EXERCISE PROMPT.
Restate the records below word for word.

INFORMATION SHOWN.
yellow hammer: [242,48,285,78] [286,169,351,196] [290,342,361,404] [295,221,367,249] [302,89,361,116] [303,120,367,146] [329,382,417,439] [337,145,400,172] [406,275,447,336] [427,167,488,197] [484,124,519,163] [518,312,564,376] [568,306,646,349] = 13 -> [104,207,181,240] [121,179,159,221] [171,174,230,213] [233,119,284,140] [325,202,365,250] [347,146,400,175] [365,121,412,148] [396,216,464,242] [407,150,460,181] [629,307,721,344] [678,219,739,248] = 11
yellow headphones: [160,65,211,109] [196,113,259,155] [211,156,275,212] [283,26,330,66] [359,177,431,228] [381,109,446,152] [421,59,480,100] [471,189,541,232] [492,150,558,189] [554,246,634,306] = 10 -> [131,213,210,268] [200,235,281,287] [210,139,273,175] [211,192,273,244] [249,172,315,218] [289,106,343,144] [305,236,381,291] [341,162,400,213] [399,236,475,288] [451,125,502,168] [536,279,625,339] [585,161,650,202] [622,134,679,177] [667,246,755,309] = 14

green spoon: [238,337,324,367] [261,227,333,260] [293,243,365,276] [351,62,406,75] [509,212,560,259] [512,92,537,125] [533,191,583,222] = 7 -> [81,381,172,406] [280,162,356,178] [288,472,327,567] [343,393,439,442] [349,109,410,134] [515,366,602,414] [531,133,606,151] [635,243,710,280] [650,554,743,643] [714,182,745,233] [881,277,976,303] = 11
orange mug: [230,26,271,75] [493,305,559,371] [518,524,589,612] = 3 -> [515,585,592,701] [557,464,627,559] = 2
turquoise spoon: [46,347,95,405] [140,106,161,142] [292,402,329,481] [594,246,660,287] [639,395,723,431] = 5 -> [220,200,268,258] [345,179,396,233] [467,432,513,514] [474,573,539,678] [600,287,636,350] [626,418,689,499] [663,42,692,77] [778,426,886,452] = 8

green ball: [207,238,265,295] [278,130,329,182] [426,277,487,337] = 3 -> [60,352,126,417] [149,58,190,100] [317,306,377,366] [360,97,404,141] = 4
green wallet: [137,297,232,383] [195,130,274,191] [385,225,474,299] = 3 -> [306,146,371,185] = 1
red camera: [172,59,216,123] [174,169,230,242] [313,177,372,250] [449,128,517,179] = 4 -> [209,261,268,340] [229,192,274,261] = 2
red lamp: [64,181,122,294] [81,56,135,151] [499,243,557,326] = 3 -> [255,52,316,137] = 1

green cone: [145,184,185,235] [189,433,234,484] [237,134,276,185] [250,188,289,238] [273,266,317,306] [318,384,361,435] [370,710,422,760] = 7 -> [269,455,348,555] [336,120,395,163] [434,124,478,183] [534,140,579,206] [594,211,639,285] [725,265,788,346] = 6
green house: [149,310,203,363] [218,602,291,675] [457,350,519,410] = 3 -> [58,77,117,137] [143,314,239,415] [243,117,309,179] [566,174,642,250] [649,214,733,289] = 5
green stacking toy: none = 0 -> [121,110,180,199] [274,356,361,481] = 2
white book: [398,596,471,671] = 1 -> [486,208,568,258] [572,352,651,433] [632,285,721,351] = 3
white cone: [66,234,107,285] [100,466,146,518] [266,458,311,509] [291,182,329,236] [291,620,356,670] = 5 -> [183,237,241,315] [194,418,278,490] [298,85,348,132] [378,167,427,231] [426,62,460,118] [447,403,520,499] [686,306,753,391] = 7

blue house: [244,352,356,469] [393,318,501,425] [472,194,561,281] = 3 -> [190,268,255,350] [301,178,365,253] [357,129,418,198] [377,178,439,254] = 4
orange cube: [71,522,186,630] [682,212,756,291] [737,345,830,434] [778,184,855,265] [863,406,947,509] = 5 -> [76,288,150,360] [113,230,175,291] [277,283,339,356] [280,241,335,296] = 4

RESPONSE.
yellow hammer: [242,48,285,78] [286,169,351,196] [290,342,361,404] [295,221,367,249] [302,89,361,116] [303,120,367,146] [329,382,417,439] [337,145,400,172] [406,275,447,336] [427,167,488,197] [484,124,519,163] [518,312,564,376] [568,306,646,349] = 13 -> [104,207,181,240] [121,179,159,221] [171,174,230,213] [233,119,284,140] [325,202,365,250] [347,146,400,175] [365,121,412,148] [396,216,464,242] [407,150,460,181] [629,307,721,344] [678,219,739,248] = 11
yellow headphones: [160,65,211,109] [196,113,259,155] [211,156,275,212] [283,26,330,66] [359,177,431,228] [381,109,446,152] [421,59,480,100] [471,189,541,232] [492,150,558,189] [554,246,634,306] = 10 -> [131,213,210,268] [200,235,281,287] [210,139,273,175] [211,192,273,244] [249,172,315,218] [289,106,343,144] [305,236,381,291] [341,162,400,213] [399,236,475,288] [451,125,502,168] [536,279,625,339] [585,161,650,202] [622,134,679,177] [667,246,755,309] = 14

green spoon: [238,337,324,367] [261,227,333,260] [293,243,365,276] [351,62,406,75] [509,212,560,259] [512,92,537,125] [533,191,583,222] = 7 -> [81,381,172,406] [280,162,356,178] [288,472,327,567] [343,393,439,442] [349,109,410,134] [515,366,602,414] [531,133,606,151] [635,243,710,280] [650,554,743,643] [714,182,745,233] [881,277,976,303] = 11
orange mug: [230,26,271,75] [493,305,559,371] [518,524,589,612] = 3 -> [515,585,592,701] [557,464,627,559] = 2
turquoise spoon: [46,347,95,405] [140,106,161,142] [292,402,329,481] [594,246,660,287] [639,395,723,431] = 5 -> [220,200,268,258] [345,179,396,233] [467,432,513,514] [474,573,539,678] [600,287,636,350] [626,418,689,499] [663,42,692,77] [778,426,886,452] = 8

green ball: [207,238,265,295] [278,130,329,182] [426,277,487,337] = 3 -> [60,352,126,417] [149,58,190,100] [317,306,377,366] [360,97,404,141] = 4
green wallet: [137,297,232,383] [195,130,274,191] [385,225,474,299] = 3 -> [306,146,371,185] = 1
red camera: [172,59,216,123] [174,169,230,242] [313,177,372,250] [449,128,517,179] = 4 -> [209,261,268,340] [229,192,274,261] = 2
red lamp: [64,181,122,294] [81,56,135,151] [499,243,557,326] = 3 -> [255,52,316,137] = 1

green cone: [145,184,185,235] [189,433,234,484] [237,134,276,185] [250,188,289,238] [273,266,317,306] [318,384,361,435] [370,710,422,760] = 7 -> [269,455,348,555] [336,120,395,163] [434,124,478,183] [534,140,579,206] [594,211,639,285] [725,265,788,346] = 6
green house: [149,310,203,363] [218,602,291,675] [457,350,519,410] = 3 -> [58,77,117,137] [143,314,239,415] [243,117,309,179] [566,174,642,250] [649,214,733,289] = 5
green stacking toy: none = 0 -> [121,110,180,199] [274,356,361,481] = 2
white book: [398,596,471,671] = 1 -> [486,208,568,258] [572,352,651,433] [632,285,721,351] = 3
white cone: [66,234,107,285] [100,466,146,518] [266,458,311,509] [291,182,329,236] [291,620,356,670] = 5 -> [183,237,241,315] [194,418,278,490] [298,85,348,132] [378,167,427,231] [426,62,460,118] [447,403,520,499] [686,306,753,391] = 7

blue house: [244,352,356,469] [393,318,501,425] [472,194,561,281] = 3 -> [190,268,255,350] [301,178,365,253] [357,129,418,198] [377,178,439,254] = 4
orange cube: [71,522,186,630] [682,212,756,291] [737,345,830,434] [778,184,855,265] [863,406,947,509] = 5 -> [76,288,150,360] [113,230,175,291] [277,283,339,356] [280,241,335,296] = 4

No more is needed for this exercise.